*** Opening of COLLECTED MATERIAL ***

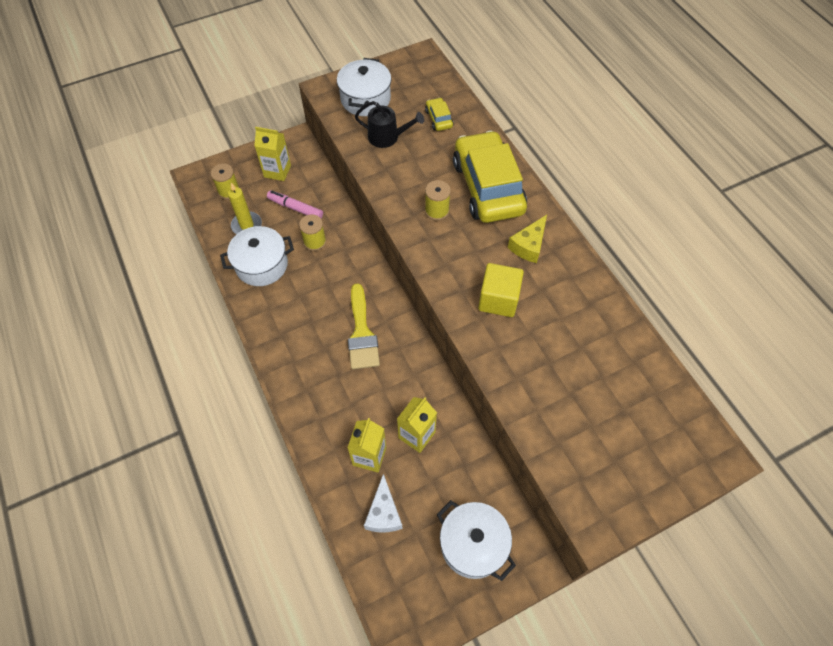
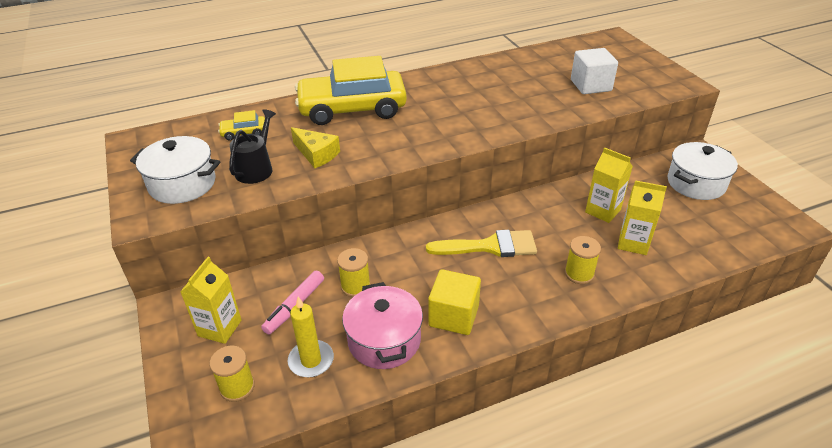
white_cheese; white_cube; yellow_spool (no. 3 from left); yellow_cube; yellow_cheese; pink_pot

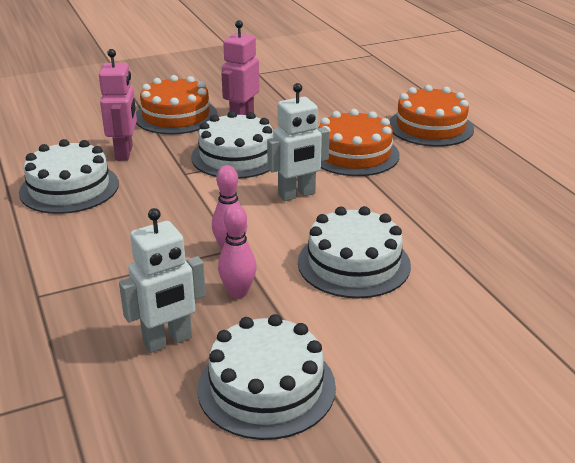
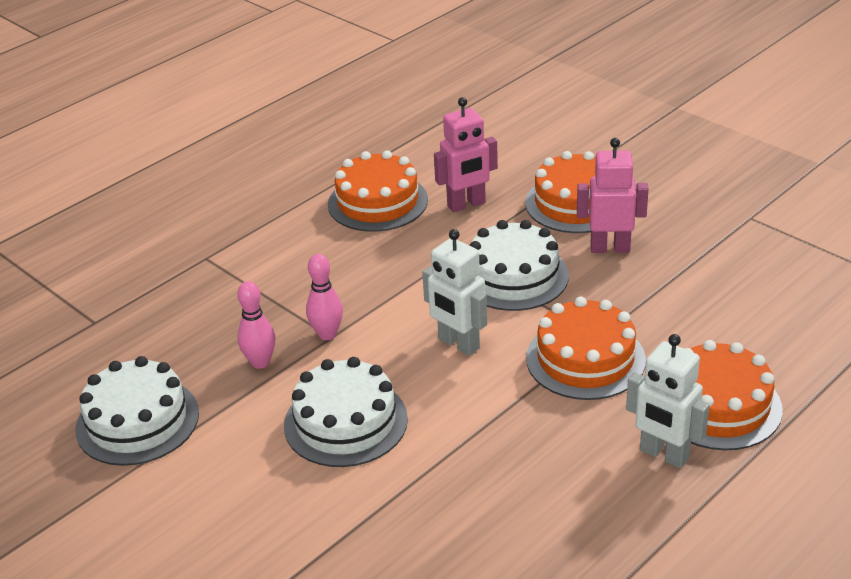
white_robot (no. 2 from left); orange_cake (no. 1 from left)

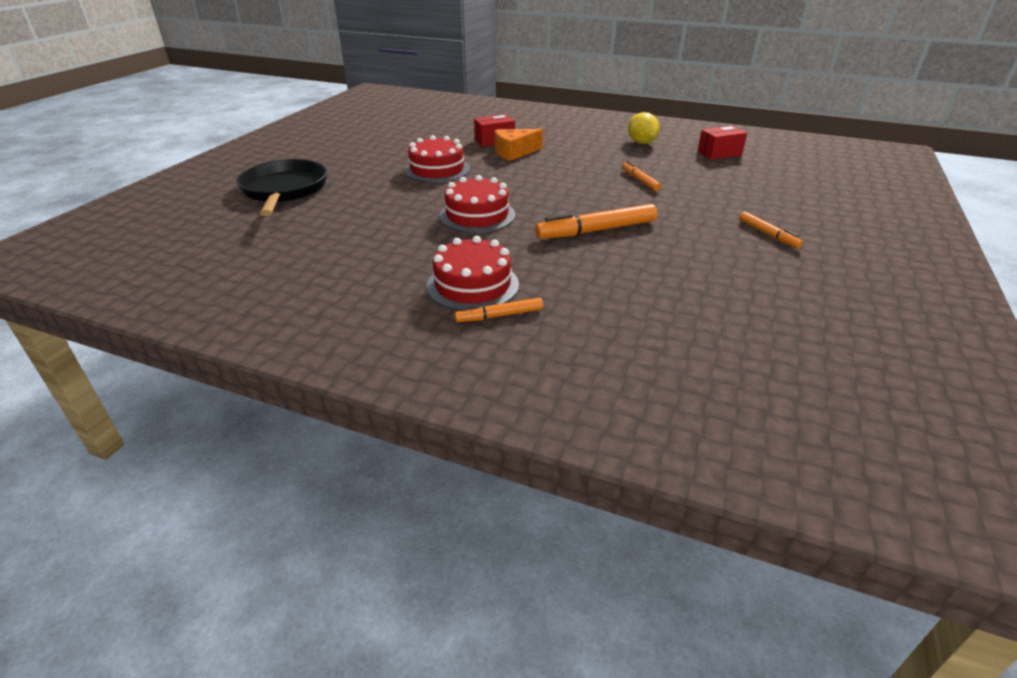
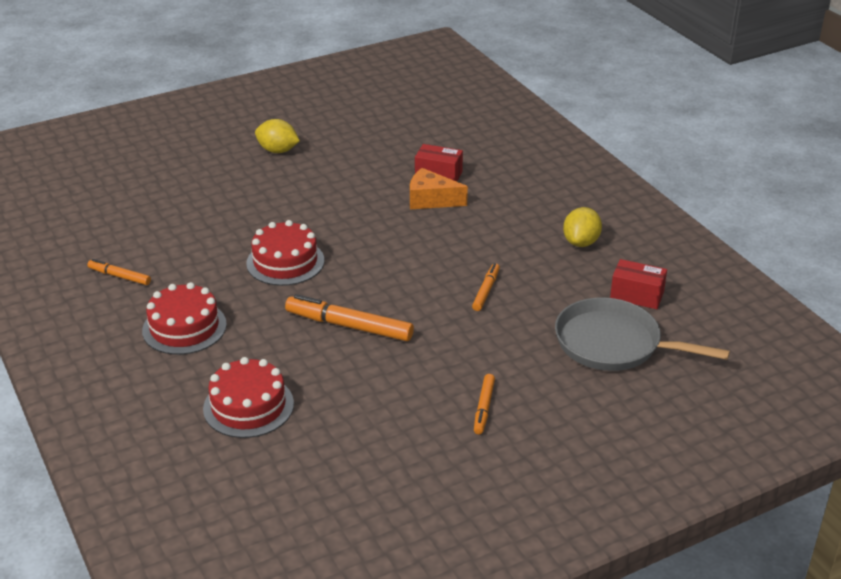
black_pan; yellow_lemon (no. 1 from left); grey_pan; red_cake (no. 2 from left); orange_marker (no. 1 from left)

*** Close of COLLECTED MATERIAL ***

ASSIGNED TASK:
Word for word, print the material above, but without its pictures.

RESULT BELOW:
white_cheese; white_cube; yellow_spool (no. 3 from left); yellow_cube; yellow_cheese; pink_pot

white_robot (no. 2 from left); orange_cake (no. 1 from left)

black_pan; yellow_lemon (no. 1 from left); grey_pan; red_cake (no. 2 from left); orange_marker (no. 1 from left)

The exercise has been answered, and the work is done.